Copy the lines below word for word, leaving out the pictures.
▬▬▬▬▬▬
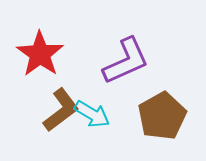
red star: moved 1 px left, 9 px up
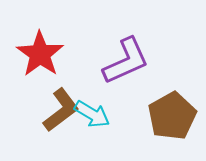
brown pentagon: moved 10 px right
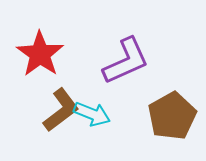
cyan arrow: rotated 9 degrees counterclockwise
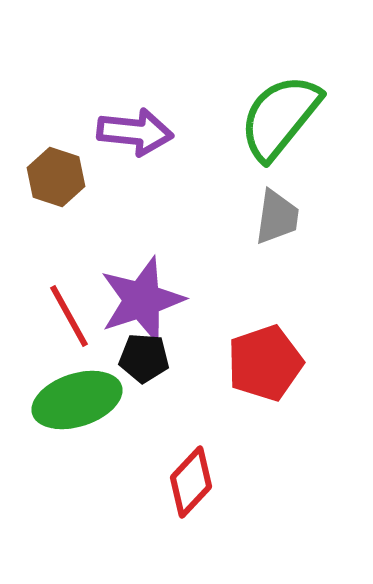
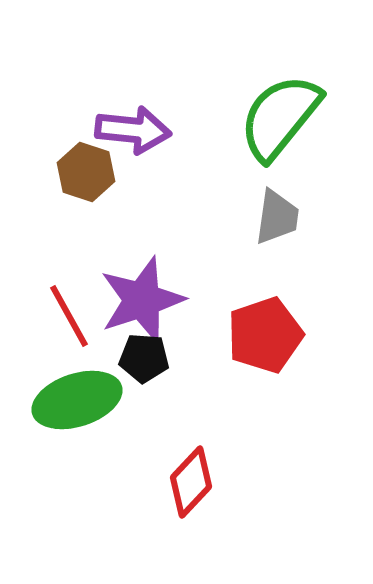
purple arrow: moved 2 px left, 2 px up
brown hexagon: moved 30 px right, 5 px up
red pentagon: moved 28 px up
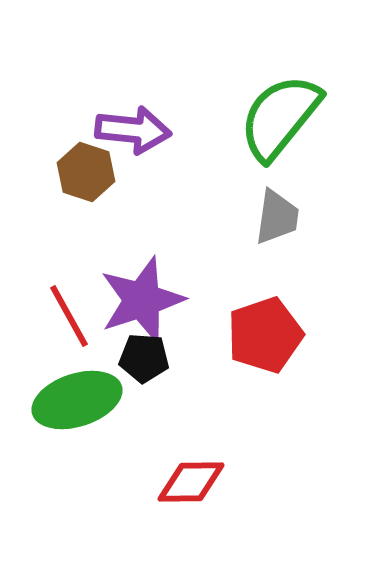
red diamond: rotated 46 degrees clockwise
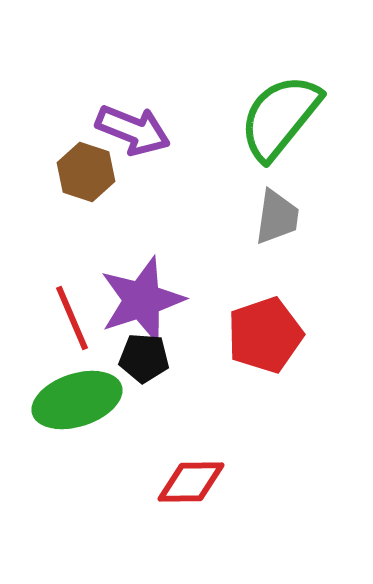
purple arrow: rotated 16 degrees clockwise
red line: moved 3 px right, 2 px down; rotated 6 degrees clockwise
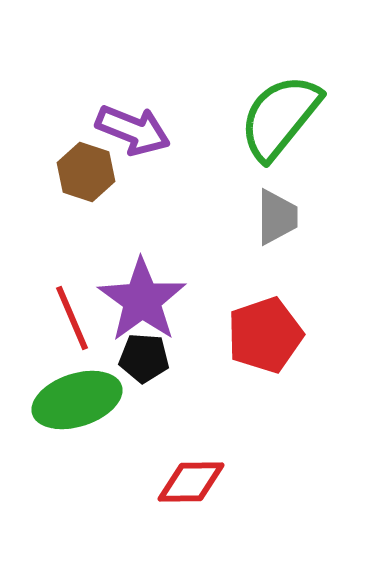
gray trapezoid: rotated 8 degrees counterclockwise
purple star: rotated 18 degrees counterclockwise
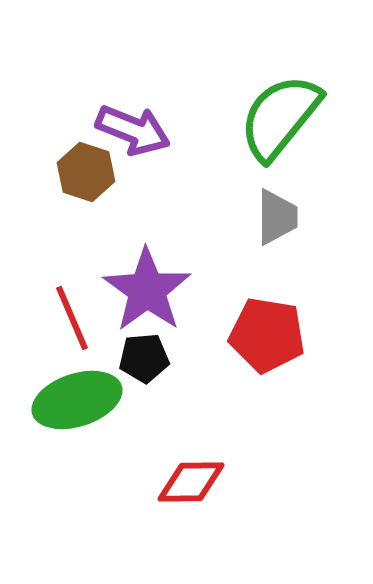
purple star: moved 5 px right, 10 px up
red pentagon: moved 2 px right; rotated 28 degrees clockwise
black pentagon: rotated 9 degrees counterclockwise
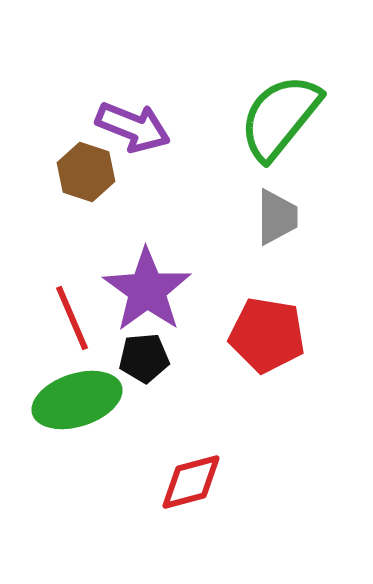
purple arrow: moved 3 px up
red diamond: rotated 14 degrees counterclockwise
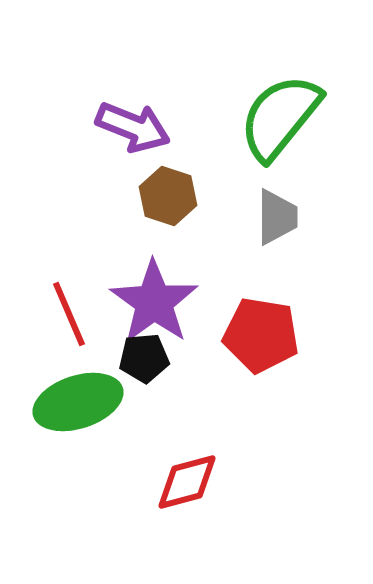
brown hexagon: moved 82 px right, 24 px down
purple star: moved 7 px right, 12 px down
red line: moved 3 px left, 4 px up
red pentagon: moved 6 px left
green ellipse: moved 1 px right, 2 px down
red diamond: moved 4 px left
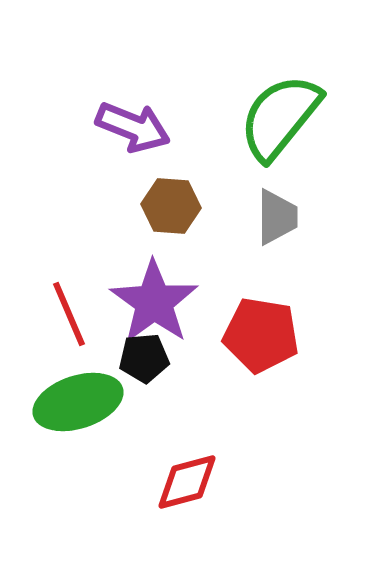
brown hexagon: moved 3 px right, 10 px down; rotated 14 degrees counterclockwise
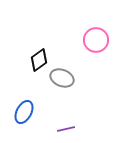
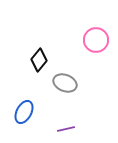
black diamond: rotated 15 degrees counterclockwise
gray ellipse: moved 3 px right, 5 px down
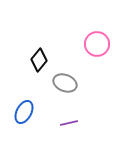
pink circle: moved 1 px right, 4 px down
purple line: moved 3 px right, 6 px up
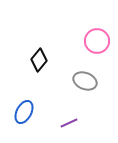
pink circle: moved 3 px up
gray ellipse: moved 20 px right, 2 px up
purple line: rotated 12 degrees counterclockwise
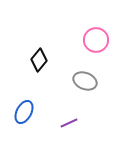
pink circle: moved 1 px left, 1 px up
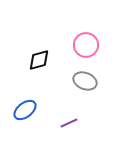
pink circle: moved 10 px left, 5 px down
black diamond: rotated 35 degrees clockwise
blue ellipse: moved 1 px right, 2 px up; rotated 25 degrees clockwise
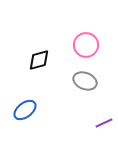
purple line: moved 35 px right
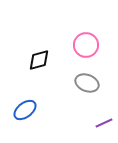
gray ellipse: moved 2 px right, 2 px down
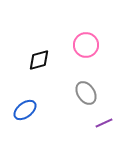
gray ellipse: moved 1 px left, 10 px down; rotated 35 degrees clockwise
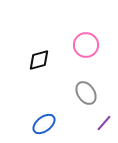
blue ellipse: moved 19 px right, 14 px down
purple line: rotated 24 degrees counterclockwise
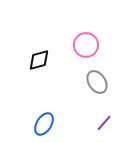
gray ellipse: moved 11 px right, 11 px up
blue ellipse: rotated 20 degrees counterclockwise
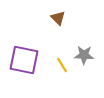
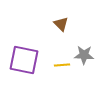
brown triangle: moved 3 px right, 6 px down
yellow line: rotated 63 degrees counterclockwise
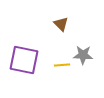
gray star: moved 1 px left
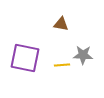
brown triangle: rotated 35 degrees counterclockwise
purple square: moved 1 px right, 2 px up
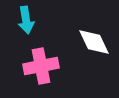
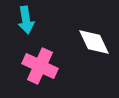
pink cross: moved 1 px left; rotated 36 degrees clockwise
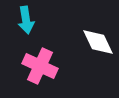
white diamond: moved 4 px right
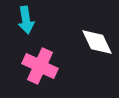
white diamond: moved 1 px left
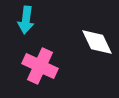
cyan arrow: rotated 16 degrees clockwise
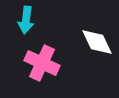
pink cross: moved 2 px right, 3 px up
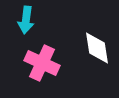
white diamond: moved 6 px down; rotated 16 degrees clockwise
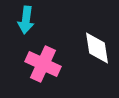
pink cross: moved 1 px right, 1 px down
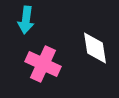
white diamond: moved 2 px left
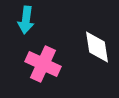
white diamond: moved 2 px right, 1 px up
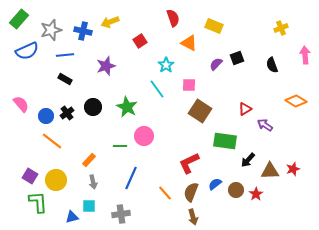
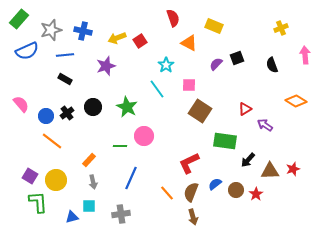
yellow arrow at (110, 22): moved 7 px right, 16 px down
orange line at (165, 193): moved 2 px right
▬▬▬▬▬▬
• [Solution below]
red star: moved 1 px left, 9 px up
brown pentagon: moved 10 px right
cyan arrow: rotated 9 degrees counterclockwise
purple arrow: moved 2 px left, 2 px up
brown hexagon: moved 30 px right, 5 px up
red pentagon: moved 28 px up
red diamond: rotated 46 degrees clockwise
purple arrow: rotated 16 degrees clockwise
red line: moved 3 px right, 2 px down; rotated 6 degrees clockwise
gray trapezoid: rotated 8 degrees counterclockwise
purple star: rotated 18 degrees counterclockwise
purple star: moved 5 px right, 10 px up
red pentagon: moved 2 px right; rotated 28 degrees clockwise
black pentagon: rotated 9 degrees counterclockwise
purple arrow: moved 3 px up
red diamond: rotated 14 degrees counterclockwise
brown hexagon: moved 82 px right, 24 px down
purple star: moved 7 px right, 12 px down
red line: moved 3 px left, 4 px up
red pentagon: moved 6 px left
green ellipse: moved 1 px right, 2 px down
red diamond: moved 4 px left
brown hexagon: moved 3 px right, 10 px down; rotated 14 degrees counterclockwise
black diamond: rotated 15 degrees counterclockwise
gray ellipse: moved 3 px right, 5 px down
pink circle: moved 1 px right, 4 px down
purple line: moved 3 px right, 6 px up
pink circle: moved 3 px up
gray ellipse: moved 20 px right, 2 px up
purple line: rotated 12 degrees counterclockwise
pink circle: moved 1 px left, 1 px up
pink circle: moved 10 px left, 5 px down
black diamond: rotated 35 degrees clockwise
blue ellipse: moved 1 px right, 2 px up; rotated 25 degrees clockwise
purple line: moved 35 px right
gray ellipse: moved 2 px right, 2 px down
gray ellipse: moved 1 px left, 10 px down; rotated 35 degrees clockwise
blue ellipse: moved 19 px right, 14 px down
purple line: rotated 24 degrees counterclockwise
gray ellipse: moved 11 px right, 11 px up
blue ellipse: rotated 20 degrees counterclockwise
brown triangle: moved 3 px right, 6 px down
yellow line: rotated 63 degrees counterclockwise
gray star: moved 1 px left
brown triangle: rotated 35 degrees counterclockwise
purple square: moved 1 px right, 2 px up
pink cross: moved 1 px left; rotated 36 degrees clockwise
white diamond: moved 4 px right
white diamond: moved 1 px left
cyan arrow: rotated 16 degrees clockwise
pink cross: moved 2 px right, 3 px up
white diamond: moved 6 px down; rotated 16 degrees clockwise
pink cross: moved 1 px right, 1 px down
white diamond: moved 2 px left
white diamond: moved 2 px right, 1 px up
yellow arrow at (110, 22): moved 7 px right, 16 px down
orange line at (165, 193): moved 2 px right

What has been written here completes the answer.